[The data]
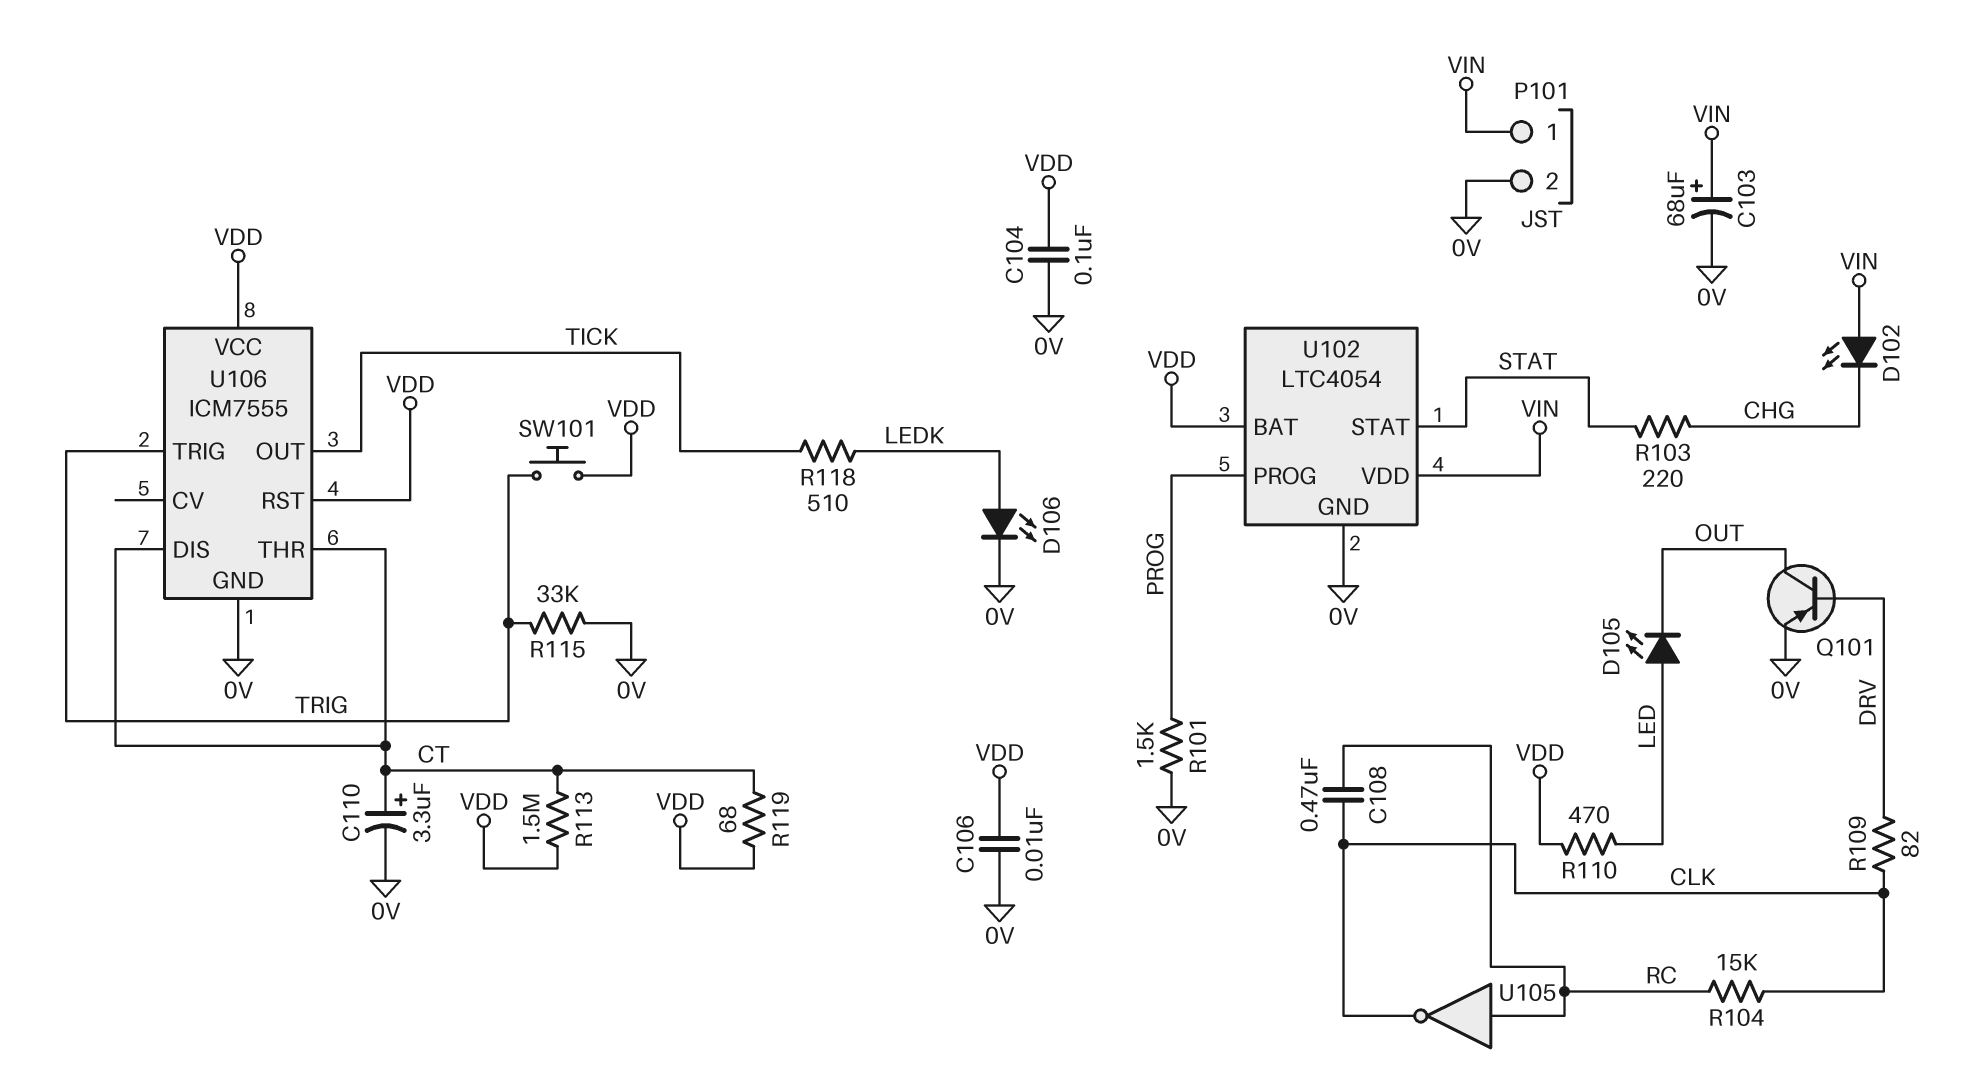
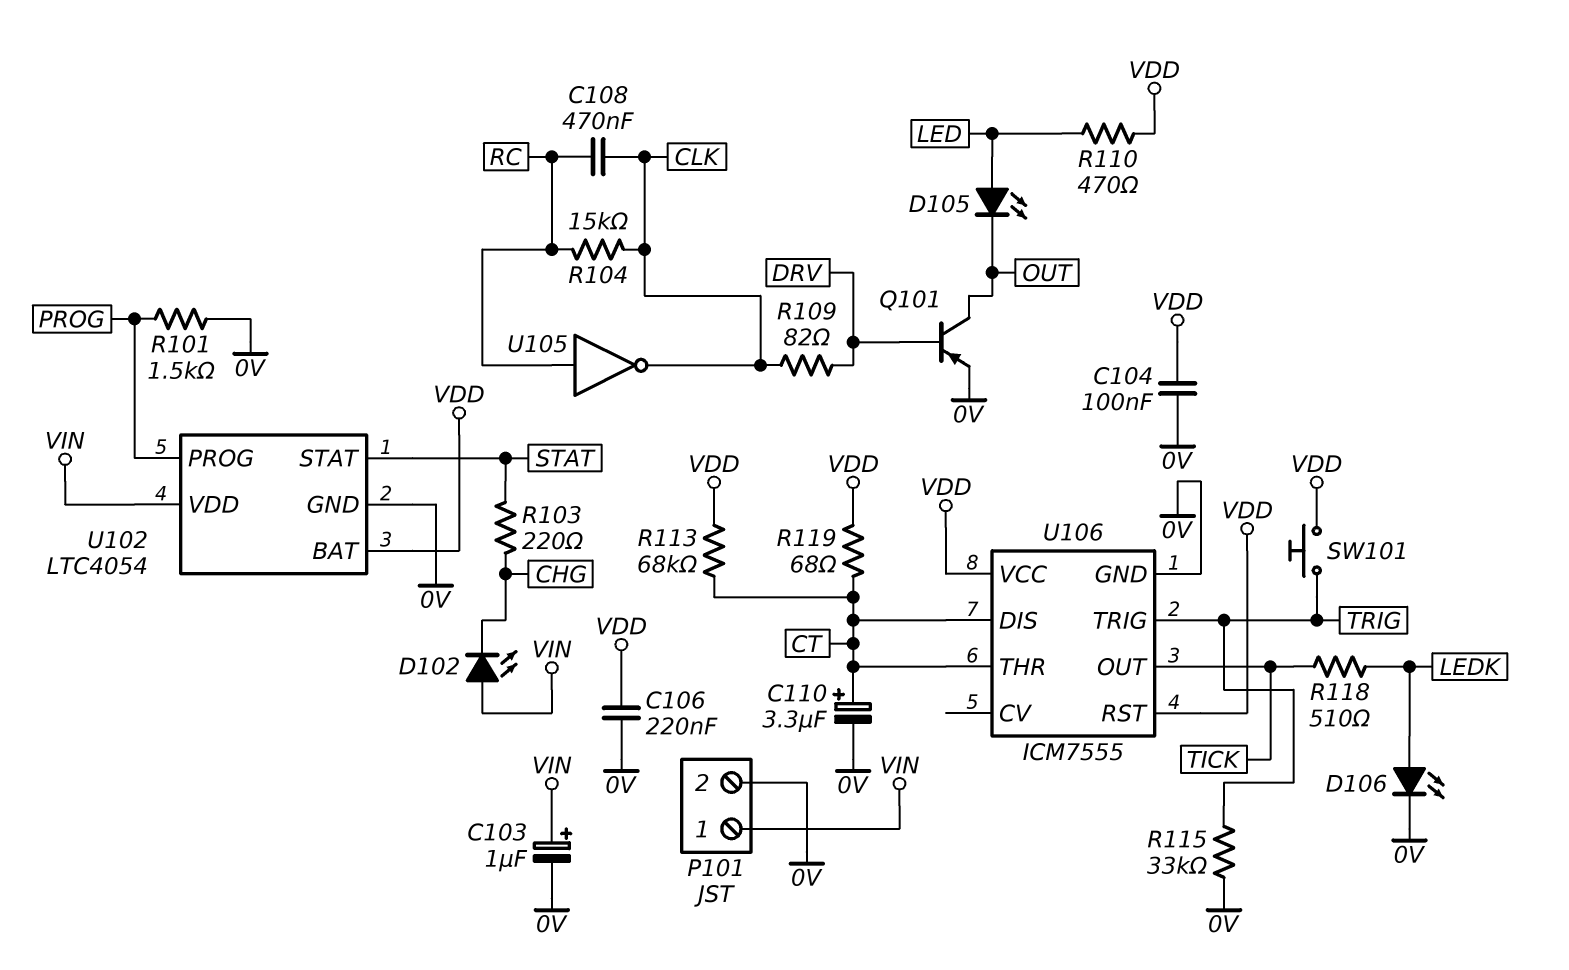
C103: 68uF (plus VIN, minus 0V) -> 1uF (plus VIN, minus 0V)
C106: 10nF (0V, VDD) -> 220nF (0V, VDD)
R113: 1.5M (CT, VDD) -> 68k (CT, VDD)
--
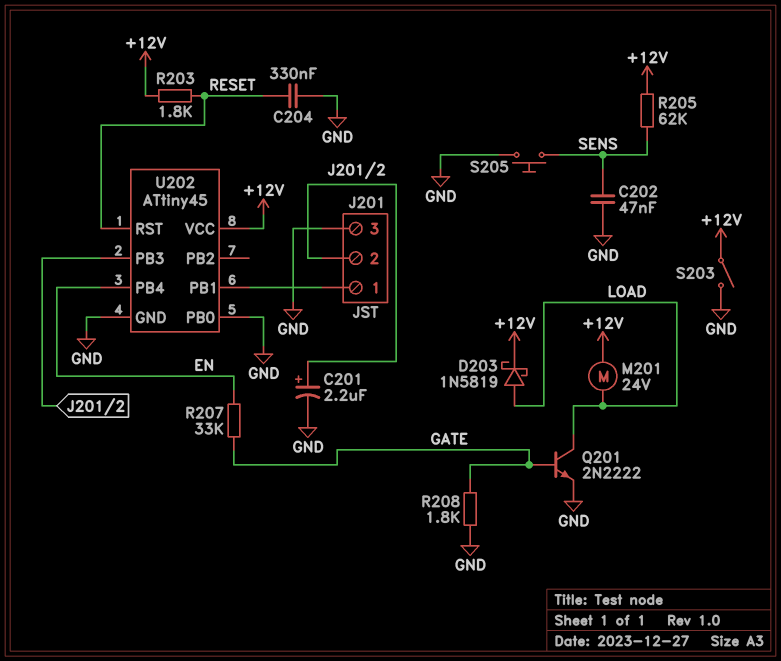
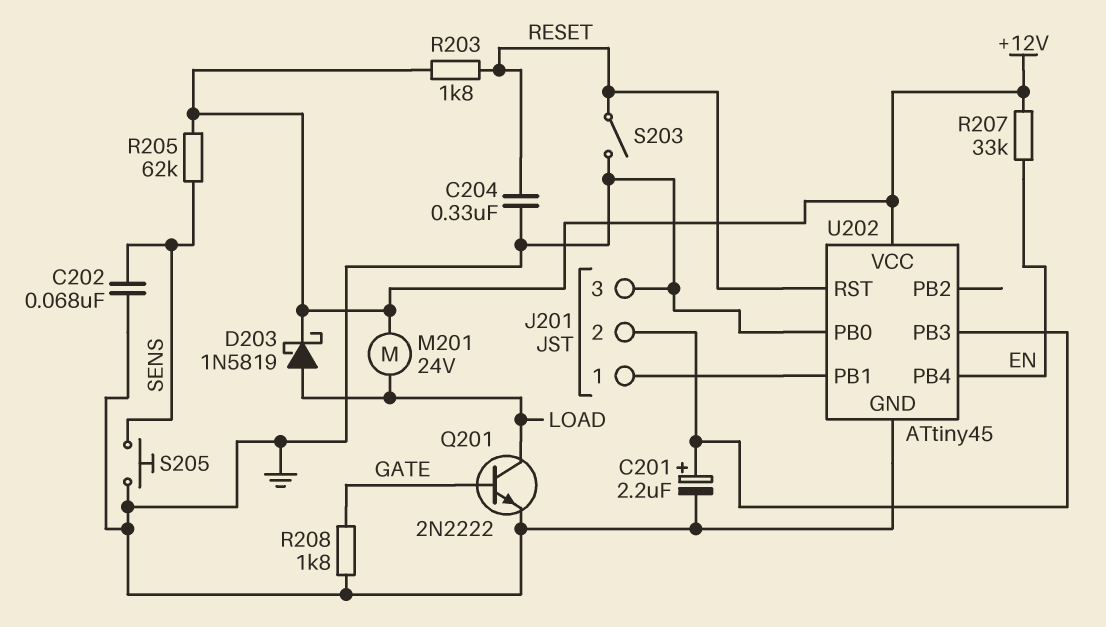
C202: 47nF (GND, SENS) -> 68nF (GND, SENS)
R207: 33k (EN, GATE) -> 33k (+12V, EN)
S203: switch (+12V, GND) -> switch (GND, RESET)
---
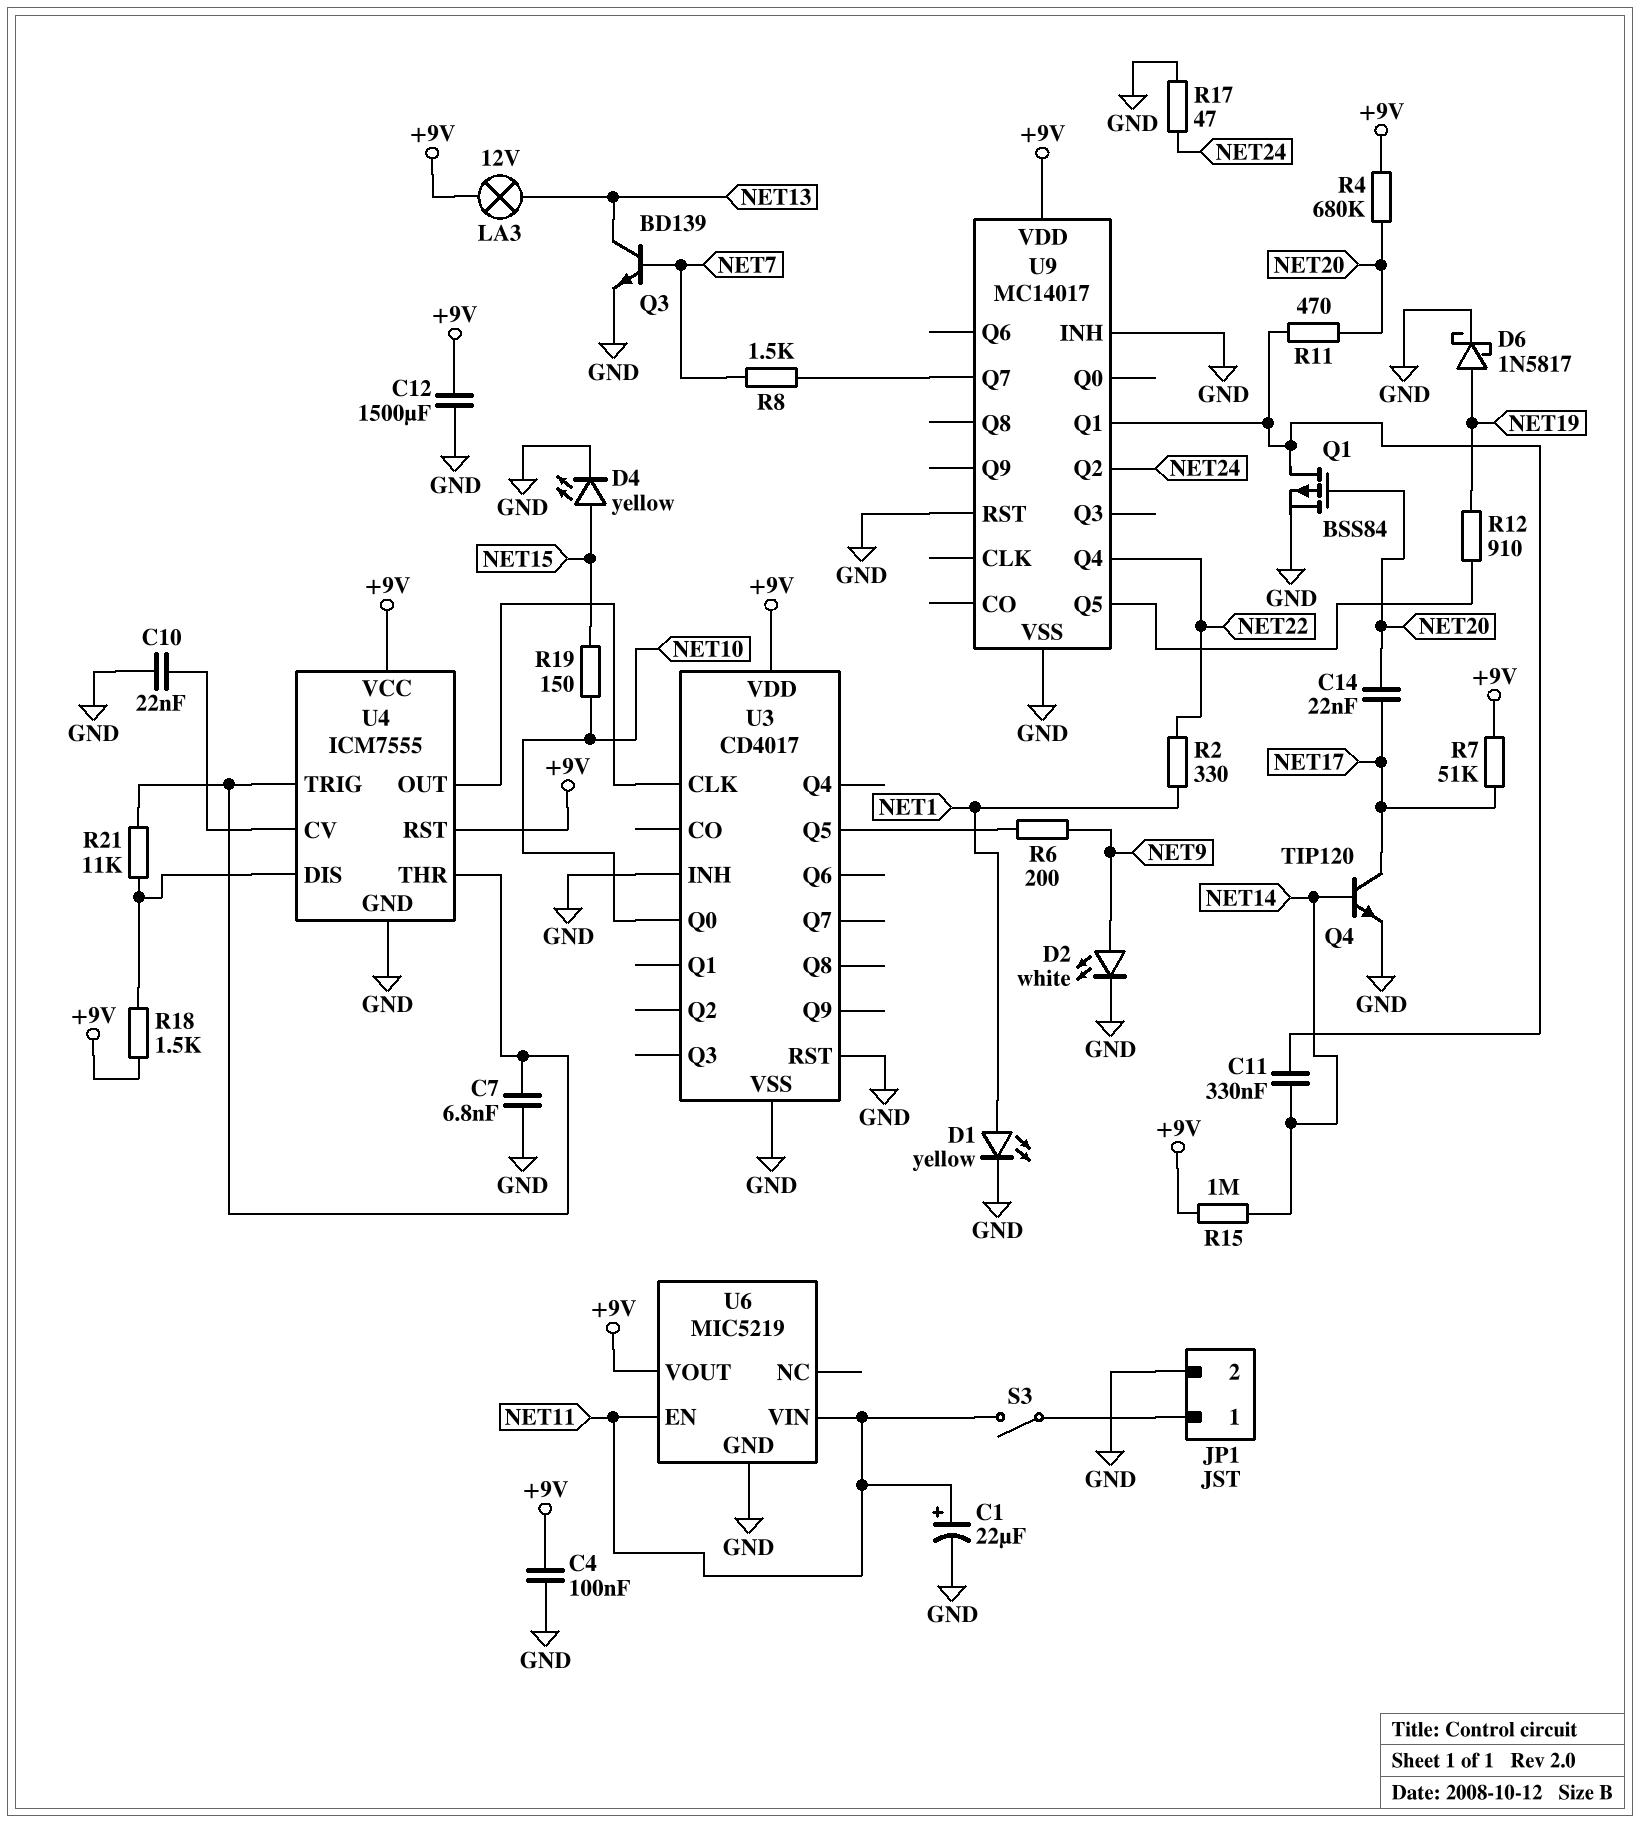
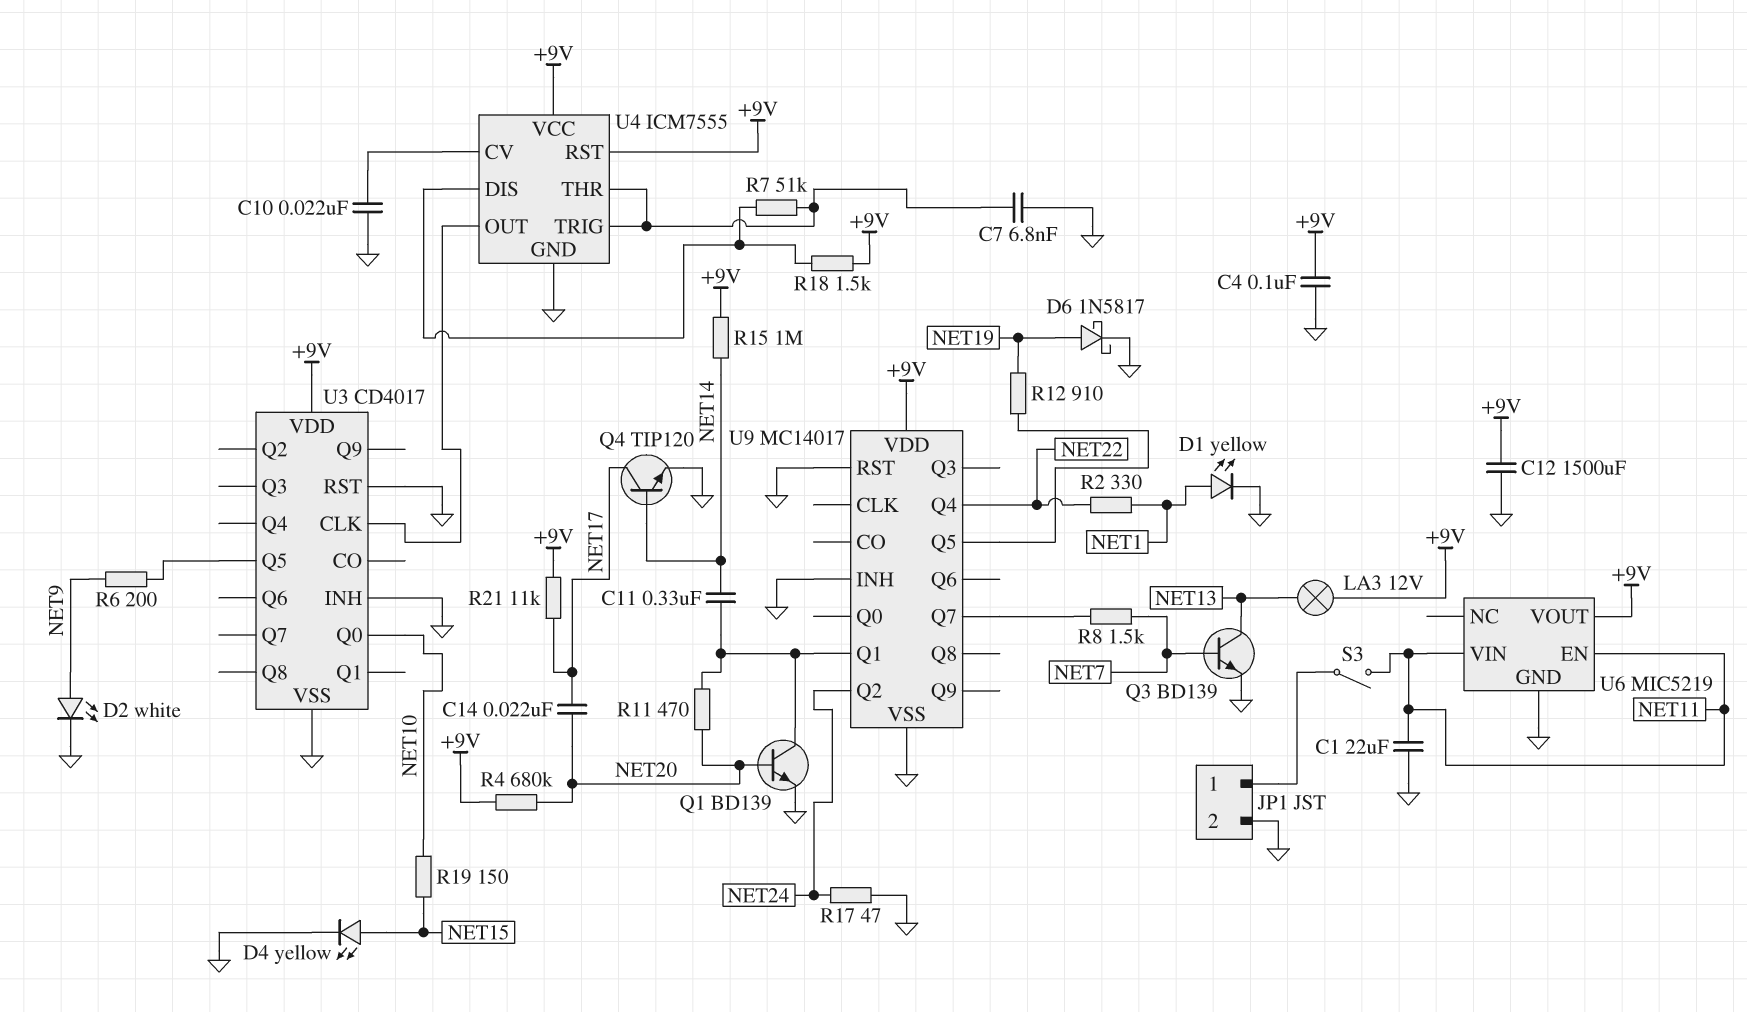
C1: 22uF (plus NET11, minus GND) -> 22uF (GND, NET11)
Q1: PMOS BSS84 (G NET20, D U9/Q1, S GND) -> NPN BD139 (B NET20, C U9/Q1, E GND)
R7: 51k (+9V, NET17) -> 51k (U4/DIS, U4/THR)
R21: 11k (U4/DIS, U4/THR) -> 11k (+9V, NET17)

[Assigned task] The line above containing "Q1: PMOS BSS84", the line containing "R21: 11k (U4/DIS, U4/THR) -> 11k (+9V, NET17)", and every line between them are to be transcribed exactly; no other line is wanted.

[Response]
Q1: PMOS BSS84 (G NET20, D U9/Q1, S GND) -> NPN BD139 (B NET20, C U9/Q1, E GND)
R7: 51k (+9V, NET17) -> 51k (U4/DIS, U4/THR)
R21: 11k (U4/DIS, U4/THR) -> 11k (+9V, NET17)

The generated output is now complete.